Your task: In the data below, find the line that contains "llave [gris] [292,70,56,19]" and the line that contains "gafas [amarillo] [438,509,71,62]". Copy both, plus every line between them, exactly.

Data records:
_____

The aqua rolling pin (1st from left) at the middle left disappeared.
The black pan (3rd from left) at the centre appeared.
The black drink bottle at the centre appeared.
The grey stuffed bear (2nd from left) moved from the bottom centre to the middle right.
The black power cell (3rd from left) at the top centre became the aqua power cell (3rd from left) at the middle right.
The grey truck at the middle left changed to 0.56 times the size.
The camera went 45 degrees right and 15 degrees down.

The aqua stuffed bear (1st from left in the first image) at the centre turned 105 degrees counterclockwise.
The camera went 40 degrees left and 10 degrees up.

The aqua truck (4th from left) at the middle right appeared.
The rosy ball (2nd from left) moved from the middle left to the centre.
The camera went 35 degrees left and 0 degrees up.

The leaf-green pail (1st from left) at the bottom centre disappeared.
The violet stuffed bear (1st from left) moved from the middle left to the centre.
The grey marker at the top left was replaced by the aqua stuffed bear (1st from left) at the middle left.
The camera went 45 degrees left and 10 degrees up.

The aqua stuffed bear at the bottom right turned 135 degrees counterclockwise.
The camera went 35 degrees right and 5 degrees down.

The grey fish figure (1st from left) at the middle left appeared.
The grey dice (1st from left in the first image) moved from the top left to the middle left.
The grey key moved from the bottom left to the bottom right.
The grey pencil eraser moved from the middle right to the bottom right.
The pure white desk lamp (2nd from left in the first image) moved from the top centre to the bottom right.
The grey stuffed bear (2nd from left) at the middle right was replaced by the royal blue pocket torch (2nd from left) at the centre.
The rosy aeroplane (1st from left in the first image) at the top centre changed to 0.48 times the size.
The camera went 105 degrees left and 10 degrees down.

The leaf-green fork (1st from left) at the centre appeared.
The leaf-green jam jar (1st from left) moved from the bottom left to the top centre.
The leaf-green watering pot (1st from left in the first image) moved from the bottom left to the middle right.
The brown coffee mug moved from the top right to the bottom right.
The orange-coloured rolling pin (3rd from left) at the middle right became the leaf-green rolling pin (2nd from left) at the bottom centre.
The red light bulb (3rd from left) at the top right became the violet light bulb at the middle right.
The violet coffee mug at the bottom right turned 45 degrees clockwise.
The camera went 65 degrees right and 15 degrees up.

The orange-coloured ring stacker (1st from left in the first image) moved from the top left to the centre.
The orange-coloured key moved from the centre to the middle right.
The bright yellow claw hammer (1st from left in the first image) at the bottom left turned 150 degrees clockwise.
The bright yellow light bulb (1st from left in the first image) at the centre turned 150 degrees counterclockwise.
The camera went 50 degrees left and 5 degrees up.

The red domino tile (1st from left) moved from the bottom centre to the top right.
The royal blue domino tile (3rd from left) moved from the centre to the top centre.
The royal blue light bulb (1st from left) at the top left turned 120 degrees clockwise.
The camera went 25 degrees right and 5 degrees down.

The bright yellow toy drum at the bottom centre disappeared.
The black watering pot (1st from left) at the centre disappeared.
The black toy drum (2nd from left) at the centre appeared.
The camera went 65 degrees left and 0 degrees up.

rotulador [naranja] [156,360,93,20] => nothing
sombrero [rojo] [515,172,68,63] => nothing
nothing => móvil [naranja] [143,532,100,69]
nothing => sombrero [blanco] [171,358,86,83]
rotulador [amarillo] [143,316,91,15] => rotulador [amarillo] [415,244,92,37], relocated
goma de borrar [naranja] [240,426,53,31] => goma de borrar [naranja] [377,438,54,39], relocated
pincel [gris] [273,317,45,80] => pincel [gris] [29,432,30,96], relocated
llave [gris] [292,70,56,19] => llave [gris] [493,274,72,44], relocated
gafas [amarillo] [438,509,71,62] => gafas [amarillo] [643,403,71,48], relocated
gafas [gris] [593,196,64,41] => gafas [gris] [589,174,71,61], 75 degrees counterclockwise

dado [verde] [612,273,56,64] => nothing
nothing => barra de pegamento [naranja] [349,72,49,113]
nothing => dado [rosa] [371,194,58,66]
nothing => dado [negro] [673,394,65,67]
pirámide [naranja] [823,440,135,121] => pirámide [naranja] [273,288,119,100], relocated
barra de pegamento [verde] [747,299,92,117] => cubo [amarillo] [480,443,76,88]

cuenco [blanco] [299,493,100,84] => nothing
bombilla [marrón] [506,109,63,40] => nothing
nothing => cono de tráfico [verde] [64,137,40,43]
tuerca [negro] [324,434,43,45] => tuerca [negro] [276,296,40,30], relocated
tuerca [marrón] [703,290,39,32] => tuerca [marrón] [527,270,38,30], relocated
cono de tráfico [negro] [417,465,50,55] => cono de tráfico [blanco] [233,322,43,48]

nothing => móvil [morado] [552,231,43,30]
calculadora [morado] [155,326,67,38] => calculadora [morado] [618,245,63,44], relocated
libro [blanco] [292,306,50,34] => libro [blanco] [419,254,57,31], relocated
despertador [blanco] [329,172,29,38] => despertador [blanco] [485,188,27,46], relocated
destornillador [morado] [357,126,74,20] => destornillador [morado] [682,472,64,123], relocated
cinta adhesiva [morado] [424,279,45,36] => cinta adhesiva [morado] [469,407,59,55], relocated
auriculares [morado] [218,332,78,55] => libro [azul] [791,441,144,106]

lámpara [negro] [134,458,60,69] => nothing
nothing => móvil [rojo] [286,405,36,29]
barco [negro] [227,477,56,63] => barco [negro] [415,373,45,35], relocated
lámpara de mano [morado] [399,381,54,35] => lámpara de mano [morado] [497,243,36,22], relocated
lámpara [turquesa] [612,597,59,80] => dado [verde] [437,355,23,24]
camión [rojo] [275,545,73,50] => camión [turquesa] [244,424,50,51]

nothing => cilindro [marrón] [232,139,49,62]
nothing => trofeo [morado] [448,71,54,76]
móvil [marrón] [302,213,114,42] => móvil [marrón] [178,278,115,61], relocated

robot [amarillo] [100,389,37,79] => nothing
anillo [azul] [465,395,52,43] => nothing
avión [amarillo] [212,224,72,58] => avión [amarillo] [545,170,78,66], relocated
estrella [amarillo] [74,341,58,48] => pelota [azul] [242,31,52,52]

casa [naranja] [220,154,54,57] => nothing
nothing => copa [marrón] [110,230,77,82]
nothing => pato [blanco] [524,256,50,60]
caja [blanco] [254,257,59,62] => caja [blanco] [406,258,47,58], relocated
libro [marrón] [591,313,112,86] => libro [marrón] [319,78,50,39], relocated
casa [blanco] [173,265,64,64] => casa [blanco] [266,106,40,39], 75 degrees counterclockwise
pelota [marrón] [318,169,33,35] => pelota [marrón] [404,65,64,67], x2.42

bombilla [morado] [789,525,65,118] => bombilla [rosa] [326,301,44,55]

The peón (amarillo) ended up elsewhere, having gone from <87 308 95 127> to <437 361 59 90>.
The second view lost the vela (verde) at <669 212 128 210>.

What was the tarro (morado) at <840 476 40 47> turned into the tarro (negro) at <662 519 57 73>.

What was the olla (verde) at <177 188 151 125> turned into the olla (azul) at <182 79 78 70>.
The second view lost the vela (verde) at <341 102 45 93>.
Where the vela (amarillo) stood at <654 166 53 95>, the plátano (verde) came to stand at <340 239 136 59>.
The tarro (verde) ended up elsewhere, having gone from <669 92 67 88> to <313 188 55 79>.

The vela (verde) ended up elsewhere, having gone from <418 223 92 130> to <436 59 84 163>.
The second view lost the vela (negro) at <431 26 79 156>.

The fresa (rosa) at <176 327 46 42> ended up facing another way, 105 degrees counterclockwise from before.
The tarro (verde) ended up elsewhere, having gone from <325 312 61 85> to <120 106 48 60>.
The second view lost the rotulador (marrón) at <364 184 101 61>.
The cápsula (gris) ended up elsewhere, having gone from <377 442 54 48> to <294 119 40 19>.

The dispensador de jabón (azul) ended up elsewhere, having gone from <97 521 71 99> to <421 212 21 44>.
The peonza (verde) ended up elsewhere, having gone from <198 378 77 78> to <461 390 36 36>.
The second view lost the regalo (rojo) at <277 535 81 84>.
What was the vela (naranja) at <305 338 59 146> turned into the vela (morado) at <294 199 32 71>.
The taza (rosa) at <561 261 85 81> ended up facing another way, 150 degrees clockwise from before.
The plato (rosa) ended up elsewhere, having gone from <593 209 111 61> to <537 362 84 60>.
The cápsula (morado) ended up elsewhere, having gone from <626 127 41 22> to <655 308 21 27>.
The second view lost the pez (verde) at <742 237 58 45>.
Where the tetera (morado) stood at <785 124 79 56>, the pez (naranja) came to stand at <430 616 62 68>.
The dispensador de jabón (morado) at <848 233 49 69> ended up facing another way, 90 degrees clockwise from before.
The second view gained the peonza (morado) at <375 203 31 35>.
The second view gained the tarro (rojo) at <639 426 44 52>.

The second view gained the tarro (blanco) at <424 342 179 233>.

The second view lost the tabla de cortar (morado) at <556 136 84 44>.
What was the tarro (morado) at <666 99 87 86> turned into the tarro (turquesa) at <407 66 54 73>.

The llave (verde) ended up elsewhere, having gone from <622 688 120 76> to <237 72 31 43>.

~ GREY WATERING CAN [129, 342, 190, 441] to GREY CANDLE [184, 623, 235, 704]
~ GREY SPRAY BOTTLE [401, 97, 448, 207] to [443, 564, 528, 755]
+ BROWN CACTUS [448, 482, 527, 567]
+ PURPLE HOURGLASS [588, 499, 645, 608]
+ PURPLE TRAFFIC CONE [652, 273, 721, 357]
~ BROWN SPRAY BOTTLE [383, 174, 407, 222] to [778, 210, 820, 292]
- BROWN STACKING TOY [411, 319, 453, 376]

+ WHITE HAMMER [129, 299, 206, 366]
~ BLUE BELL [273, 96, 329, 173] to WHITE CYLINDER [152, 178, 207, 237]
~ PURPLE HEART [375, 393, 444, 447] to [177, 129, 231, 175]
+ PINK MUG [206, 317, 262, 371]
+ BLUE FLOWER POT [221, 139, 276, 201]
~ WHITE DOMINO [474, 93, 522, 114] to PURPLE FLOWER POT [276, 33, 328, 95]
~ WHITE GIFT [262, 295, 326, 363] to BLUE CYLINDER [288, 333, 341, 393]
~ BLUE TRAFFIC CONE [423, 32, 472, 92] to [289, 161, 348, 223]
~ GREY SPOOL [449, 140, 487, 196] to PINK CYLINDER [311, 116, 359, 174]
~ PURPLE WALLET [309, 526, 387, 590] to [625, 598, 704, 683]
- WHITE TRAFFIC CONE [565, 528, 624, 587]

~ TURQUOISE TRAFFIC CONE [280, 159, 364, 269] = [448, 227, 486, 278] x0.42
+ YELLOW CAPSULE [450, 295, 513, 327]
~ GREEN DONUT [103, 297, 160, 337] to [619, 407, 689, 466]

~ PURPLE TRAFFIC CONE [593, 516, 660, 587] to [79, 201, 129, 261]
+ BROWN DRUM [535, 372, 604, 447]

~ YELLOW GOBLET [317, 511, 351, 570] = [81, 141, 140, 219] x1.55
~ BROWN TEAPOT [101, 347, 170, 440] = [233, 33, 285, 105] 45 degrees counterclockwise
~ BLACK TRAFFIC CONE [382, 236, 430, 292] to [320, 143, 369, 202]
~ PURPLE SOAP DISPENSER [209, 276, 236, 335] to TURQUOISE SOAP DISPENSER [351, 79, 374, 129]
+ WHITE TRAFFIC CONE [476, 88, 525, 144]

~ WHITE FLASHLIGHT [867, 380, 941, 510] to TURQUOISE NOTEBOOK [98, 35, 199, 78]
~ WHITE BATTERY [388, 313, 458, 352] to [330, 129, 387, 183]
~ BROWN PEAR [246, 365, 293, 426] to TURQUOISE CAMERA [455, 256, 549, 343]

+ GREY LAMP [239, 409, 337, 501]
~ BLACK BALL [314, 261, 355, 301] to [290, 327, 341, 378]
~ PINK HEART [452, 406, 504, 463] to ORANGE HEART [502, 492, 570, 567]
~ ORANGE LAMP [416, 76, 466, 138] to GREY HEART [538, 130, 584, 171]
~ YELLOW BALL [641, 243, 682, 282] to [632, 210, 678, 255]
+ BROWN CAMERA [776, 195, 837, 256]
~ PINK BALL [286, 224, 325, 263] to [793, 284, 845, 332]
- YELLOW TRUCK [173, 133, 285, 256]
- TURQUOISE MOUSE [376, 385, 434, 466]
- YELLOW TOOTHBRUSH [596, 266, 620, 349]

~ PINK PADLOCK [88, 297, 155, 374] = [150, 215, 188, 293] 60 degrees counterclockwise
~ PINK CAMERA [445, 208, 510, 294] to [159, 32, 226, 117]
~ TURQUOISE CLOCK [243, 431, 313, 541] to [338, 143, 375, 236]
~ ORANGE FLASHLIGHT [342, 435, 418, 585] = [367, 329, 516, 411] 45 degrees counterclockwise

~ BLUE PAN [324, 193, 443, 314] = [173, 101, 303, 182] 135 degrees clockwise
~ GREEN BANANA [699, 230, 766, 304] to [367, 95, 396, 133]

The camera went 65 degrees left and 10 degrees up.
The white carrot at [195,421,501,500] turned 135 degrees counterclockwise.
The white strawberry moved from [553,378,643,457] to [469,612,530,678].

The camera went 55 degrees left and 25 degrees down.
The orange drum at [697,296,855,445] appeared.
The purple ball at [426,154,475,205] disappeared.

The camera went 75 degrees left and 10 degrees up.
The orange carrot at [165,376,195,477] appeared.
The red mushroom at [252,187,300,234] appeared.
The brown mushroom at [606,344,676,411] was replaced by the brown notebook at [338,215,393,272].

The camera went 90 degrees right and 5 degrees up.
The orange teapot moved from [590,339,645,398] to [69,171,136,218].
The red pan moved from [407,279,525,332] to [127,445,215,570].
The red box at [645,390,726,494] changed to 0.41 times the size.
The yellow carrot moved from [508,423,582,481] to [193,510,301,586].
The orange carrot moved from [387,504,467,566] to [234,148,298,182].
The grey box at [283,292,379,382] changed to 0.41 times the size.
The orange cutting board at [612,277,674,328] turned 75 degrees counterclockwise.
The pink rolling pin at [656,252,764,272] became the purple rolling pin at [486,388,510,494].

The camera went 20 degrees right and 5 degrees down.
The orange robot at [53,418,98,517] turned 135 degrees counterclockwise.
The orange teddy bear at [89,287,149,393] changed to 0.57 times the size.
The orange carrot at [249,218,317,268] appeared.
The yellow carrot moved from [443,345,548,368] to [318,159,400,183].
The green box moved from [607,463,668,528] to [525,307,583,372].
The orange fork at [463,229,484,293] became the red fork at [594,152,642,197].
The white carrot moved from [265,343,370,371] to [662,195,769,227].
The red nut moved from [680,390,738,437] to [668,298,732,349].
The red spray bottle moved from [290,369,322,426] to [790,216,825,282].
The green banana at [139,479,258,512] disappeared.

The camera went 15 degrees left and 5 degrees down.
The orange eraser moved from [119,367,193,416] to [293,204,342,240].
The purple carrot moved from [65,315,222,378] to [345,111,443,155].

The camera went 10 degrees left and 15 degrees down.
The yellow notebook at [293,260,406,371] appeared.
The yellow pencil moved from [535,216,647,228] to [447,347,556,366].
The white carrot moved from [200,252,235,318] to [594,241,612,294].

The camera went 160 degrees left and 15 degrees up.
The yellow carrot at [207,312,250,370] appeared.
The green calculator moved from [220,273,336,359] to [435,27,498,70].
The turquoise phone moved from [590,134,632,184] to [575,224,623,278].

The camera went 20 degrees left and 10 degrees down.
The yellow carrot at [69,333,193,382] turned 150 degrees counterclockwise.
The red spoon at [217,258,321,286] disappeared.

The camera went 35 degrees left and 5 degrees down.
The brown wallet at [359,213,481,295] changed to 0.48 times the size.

_____

Result:
llave [gris] [292,70,56,19] => llave [gris] [493,274,72,44], relocated
gafas [amarillo] [438,509,71,62] => gafas [amarillo] [643,403,71,48], relocated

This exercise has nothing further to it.